__Your task__: Look through the entries below and return all lines including the word "none".

__Records to use__:
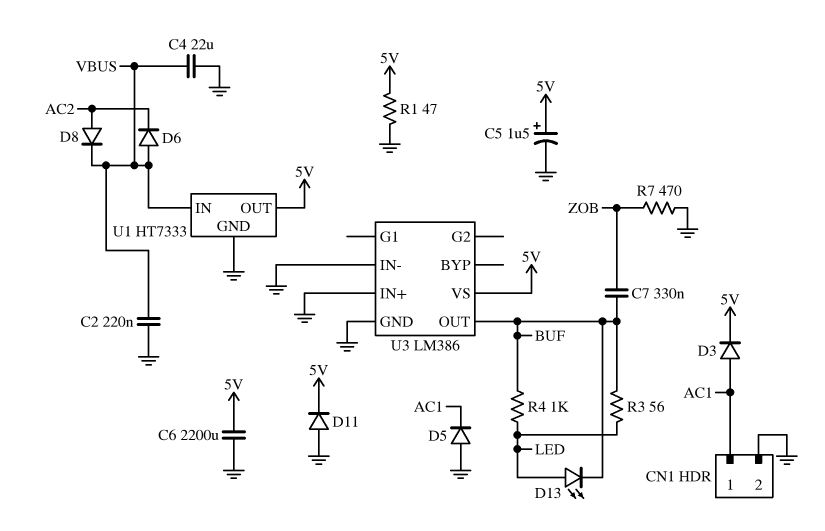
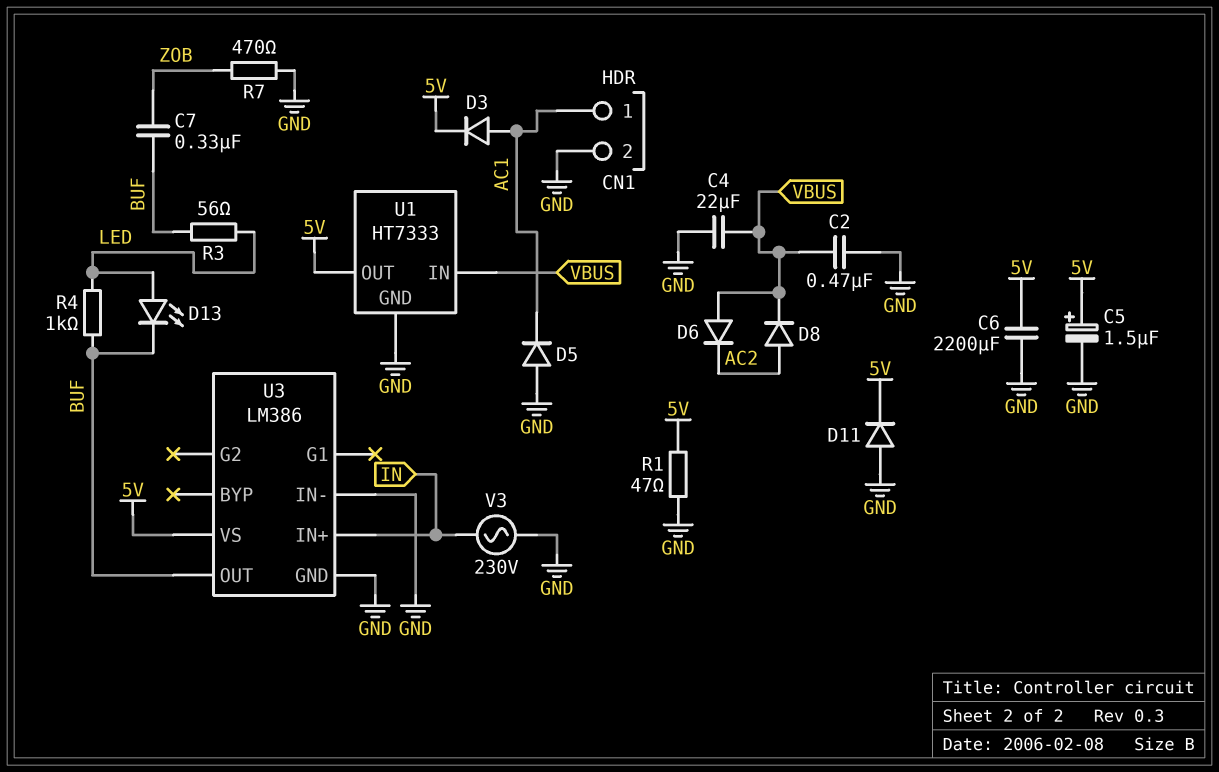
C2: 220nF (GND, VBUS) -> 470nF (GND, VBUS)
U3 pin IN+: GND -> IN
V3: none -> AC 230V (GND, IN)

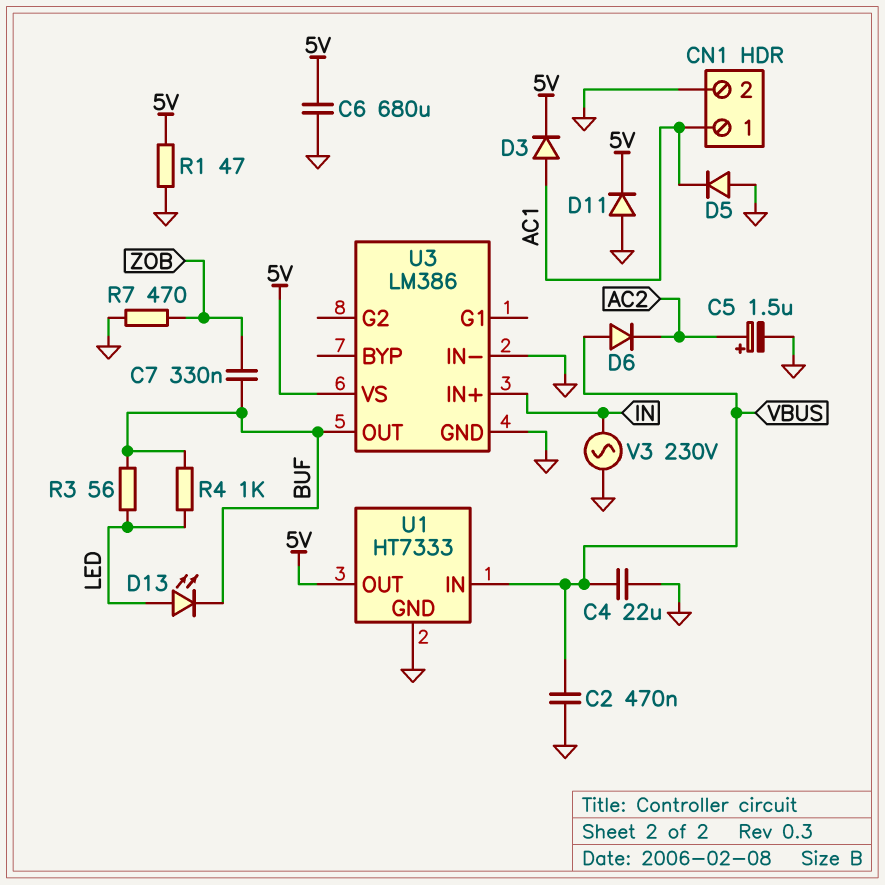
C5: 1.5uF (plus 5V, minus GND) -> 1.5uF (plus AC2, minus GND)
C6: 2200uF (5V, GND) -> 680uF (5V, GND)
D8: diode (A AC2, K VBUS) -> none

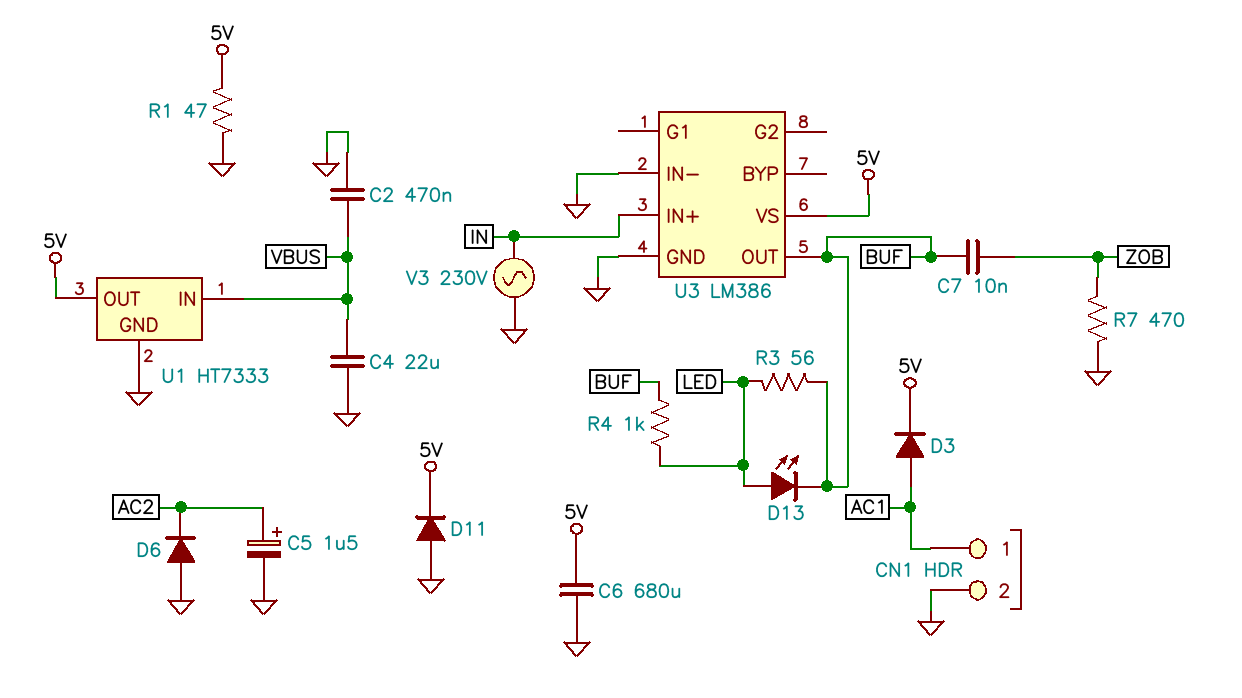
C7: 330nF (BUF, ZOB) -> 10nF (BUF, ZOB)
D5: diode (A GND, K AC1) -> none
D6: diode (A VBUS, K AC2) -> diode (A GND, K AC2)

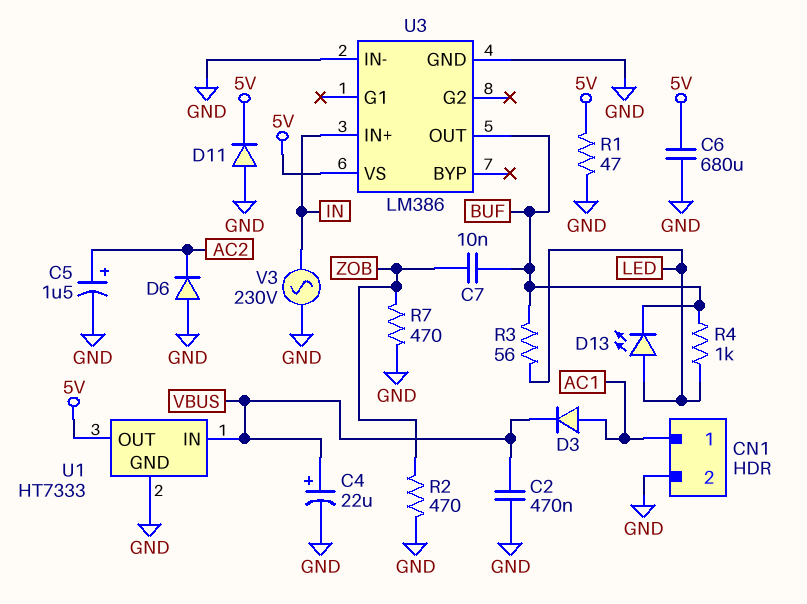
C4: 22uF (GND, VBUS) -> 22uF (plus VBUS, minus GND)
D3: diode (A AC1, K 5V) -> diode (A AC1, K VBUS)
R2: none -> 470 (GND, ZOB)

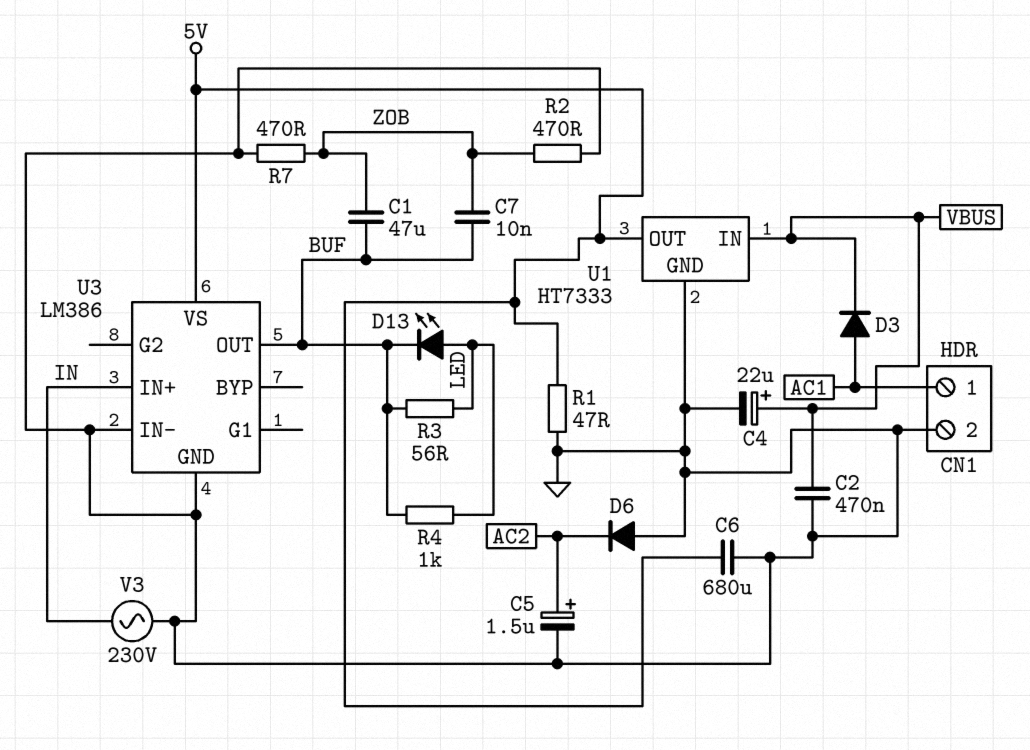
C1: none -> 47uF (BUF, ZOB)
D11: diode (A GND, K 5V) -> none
==
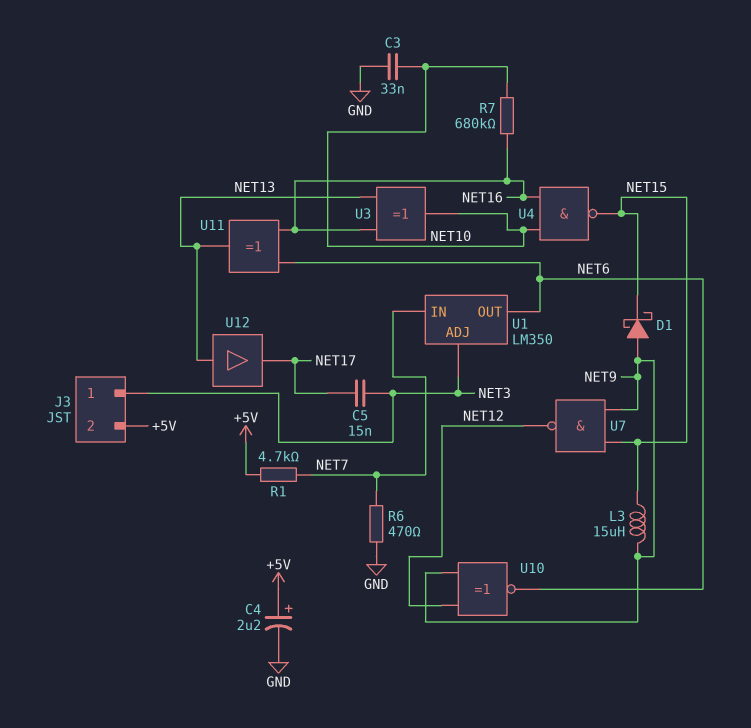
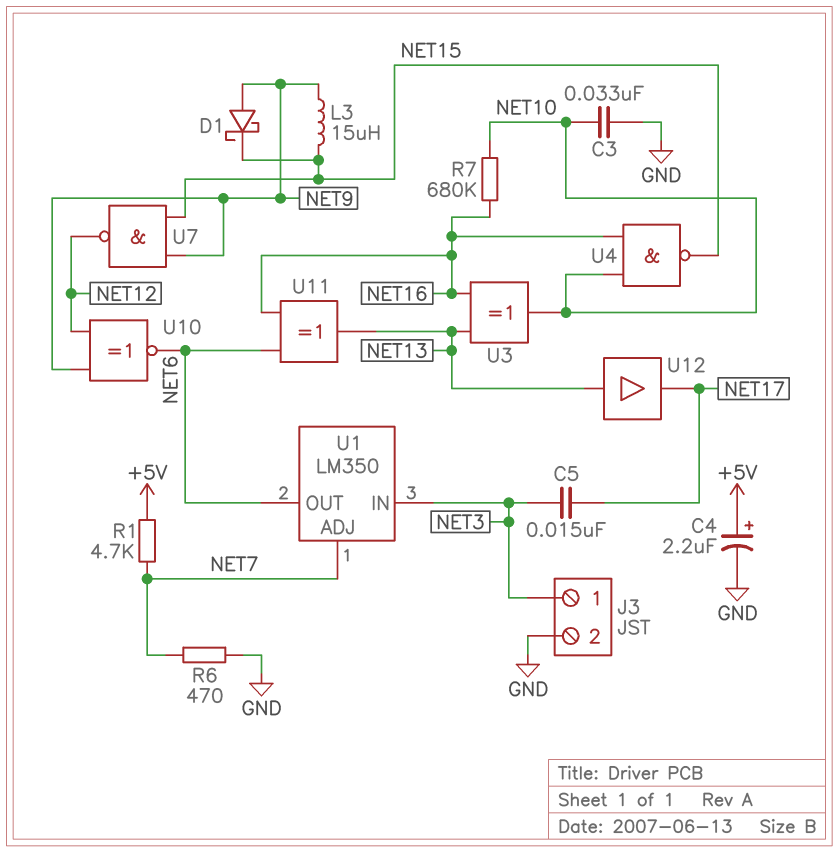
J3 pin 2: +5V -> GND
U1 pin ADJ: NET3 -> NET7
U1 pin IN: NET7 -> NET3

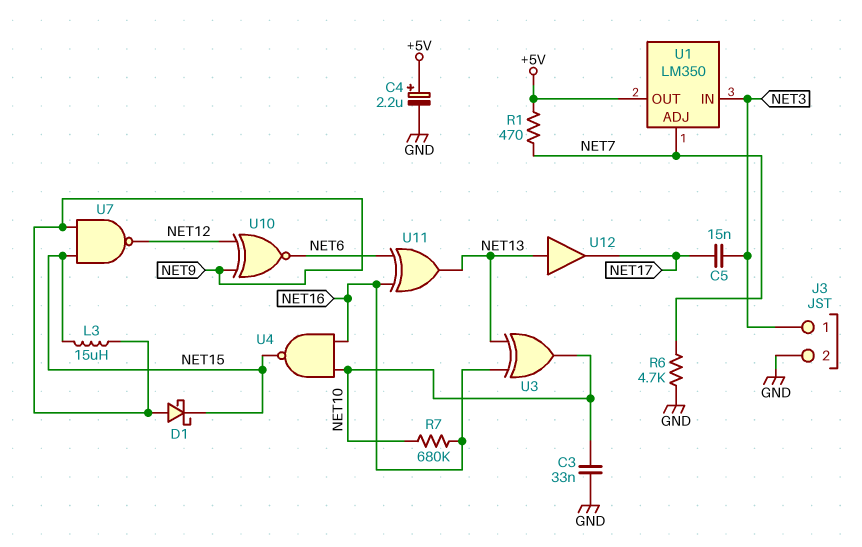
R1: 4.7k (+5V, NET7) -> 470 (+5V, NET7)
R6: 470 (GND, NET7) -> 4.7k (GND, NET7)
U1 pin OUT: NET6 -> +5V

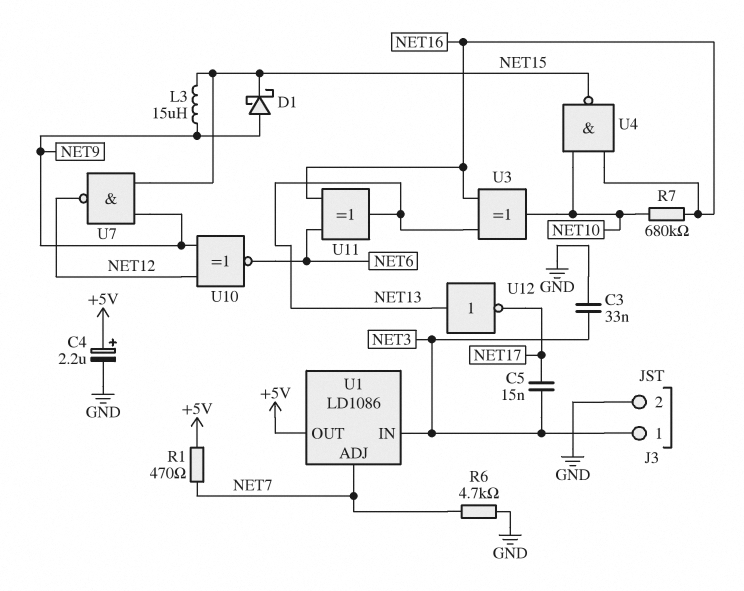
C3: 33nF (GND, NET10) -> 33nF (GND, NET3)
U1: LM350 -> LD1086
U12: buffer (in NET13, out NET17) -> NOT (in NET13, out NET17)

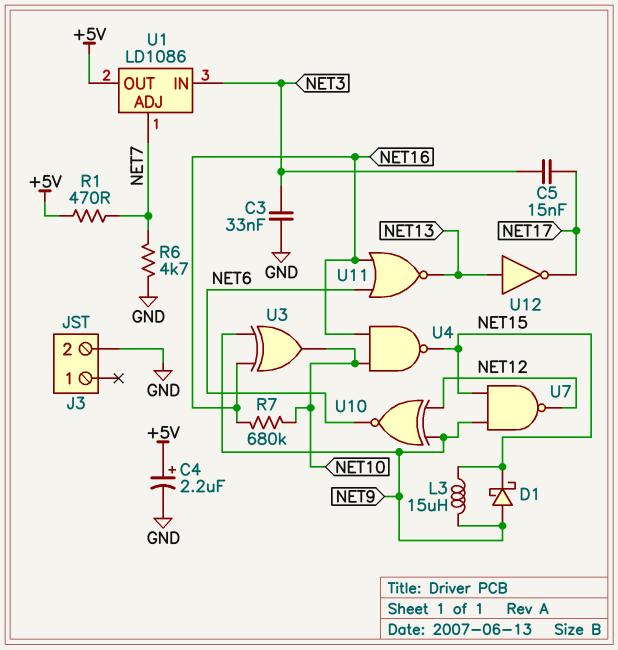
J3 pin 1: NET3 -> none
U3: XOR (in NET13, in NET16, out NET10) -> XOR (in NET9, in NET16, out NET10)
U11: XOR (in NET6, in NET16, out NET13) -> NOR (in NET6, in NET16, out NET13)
--
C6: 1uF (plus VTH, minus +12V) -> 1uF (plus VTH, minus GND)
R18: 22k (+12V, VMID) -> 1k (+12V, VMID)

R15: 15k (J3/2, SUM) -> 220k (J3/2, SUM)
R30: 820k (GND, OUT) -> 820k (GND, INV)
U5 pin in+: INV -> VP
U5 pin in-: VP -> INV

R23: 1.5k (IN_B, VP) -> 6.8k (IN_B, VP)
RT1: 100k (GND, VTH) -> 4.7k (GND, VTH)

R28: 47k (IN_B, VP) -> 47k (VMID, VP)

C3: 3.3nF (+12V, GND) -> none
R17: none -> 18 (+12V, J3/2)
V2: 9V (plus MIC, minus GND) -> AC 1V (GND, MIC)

__Solved problem__:
V3: none -> AC 230V (GND, IN)
D8: diode (A AC2, K VBUS) -> none
D5: diode (A GND, K AC1) -> none
R2: none -> 470 (GND, ZOB)
C1: none -> 47uF (BUF, ZOB)
D11: diode (A GND, K 5V) -> none
J3 pin 1: NET3 -> none
C3: 3.3nF (+12V, GND) -> none
R17: none -> 18 (+12V, J3/2)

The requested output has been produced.